* Required work: Some of the lines below need repeating. Reproduce exactly those between the lines holding "L1: 15uH (GND, N007) -> 1mH (GND, N007)" and "TR103: none ->", inclusive.

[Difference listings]

▬▬▬▬▬▬▬▬▬▬

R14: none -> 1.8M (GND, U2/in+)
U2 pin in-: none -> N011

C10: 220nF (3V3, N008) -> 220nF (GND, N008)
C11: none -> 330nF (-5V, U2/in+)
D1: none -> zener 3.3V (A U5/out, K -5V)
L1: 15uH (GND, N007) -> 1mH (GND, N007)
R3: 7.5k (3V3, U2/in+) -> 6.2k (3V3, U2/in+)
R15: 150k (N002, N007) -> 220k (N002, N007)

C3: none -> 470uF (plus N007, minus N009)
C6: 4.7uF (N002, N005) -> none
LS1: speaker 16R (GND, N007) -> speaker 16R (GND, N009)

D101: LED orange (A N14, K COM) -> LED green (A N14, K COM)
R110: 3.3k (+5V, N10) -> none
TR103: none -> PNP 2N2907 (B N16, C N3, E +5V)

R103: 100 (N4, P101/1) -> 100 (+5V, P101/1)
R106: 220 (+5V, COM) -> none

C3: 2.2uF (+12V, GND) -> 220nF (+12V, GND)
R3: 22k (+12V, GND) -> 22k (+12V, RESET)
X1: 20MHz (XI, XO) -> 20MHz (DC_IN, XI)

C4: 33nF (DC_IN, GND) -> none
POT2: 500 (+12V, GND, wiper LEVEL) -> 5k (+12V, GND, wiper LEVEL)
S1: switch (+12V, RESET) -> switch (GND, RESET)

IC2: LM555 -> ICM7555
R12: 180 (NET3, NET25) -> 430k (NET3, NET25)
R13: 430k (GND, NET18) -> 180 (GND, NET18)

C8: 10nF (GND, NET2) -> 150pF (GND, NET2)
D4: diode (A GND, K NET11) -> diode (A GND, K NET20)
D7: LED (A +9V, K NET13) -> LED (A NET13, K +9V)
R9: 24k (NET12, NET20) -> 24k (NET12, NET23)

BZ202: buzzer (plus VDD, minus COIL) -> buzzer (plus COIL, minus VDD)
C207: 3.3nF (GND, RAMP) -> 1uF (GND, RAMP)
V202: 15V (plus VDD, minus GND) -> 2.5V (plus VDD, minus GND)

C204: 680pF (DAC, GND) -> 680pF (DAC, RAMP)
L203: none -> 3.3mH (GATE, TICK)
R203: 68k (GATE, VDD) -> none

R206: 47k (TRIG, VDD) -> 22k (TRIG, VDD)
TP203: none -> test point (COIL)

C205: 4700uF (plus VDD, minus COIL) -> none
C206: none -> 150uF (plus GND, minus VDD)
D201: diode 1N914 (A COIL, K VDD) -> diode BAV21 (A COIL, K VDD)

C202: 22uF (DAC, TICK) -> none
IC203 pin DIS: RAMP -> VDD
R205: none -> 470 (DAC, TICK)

▬▬▬▬▬▬▬▬▬▬

* Written answer:
L1: 15uH (GND, N007) -> 1mH (GND, N007)
R3: 7.5k (3V3, U2/in+) -> 6.2k (3V3, U2/in+)
R15: 150k (N002, N007) -> 220k (N002, N007)

C3: none -> 470uF (plus N007, minus N009)
C6: 4.7uF (N002, N005) -> none
LS1: speaker 16R (GND, N007) -> speaker 16R (GND, N009)

D101: LED orange (A N14, K COM) -> LED green (A N14, K COM)
R110: 3.3k (+5V, N10) -> none
TR103: none -> PNP 2N2907 (B N16, C N3, E +5V)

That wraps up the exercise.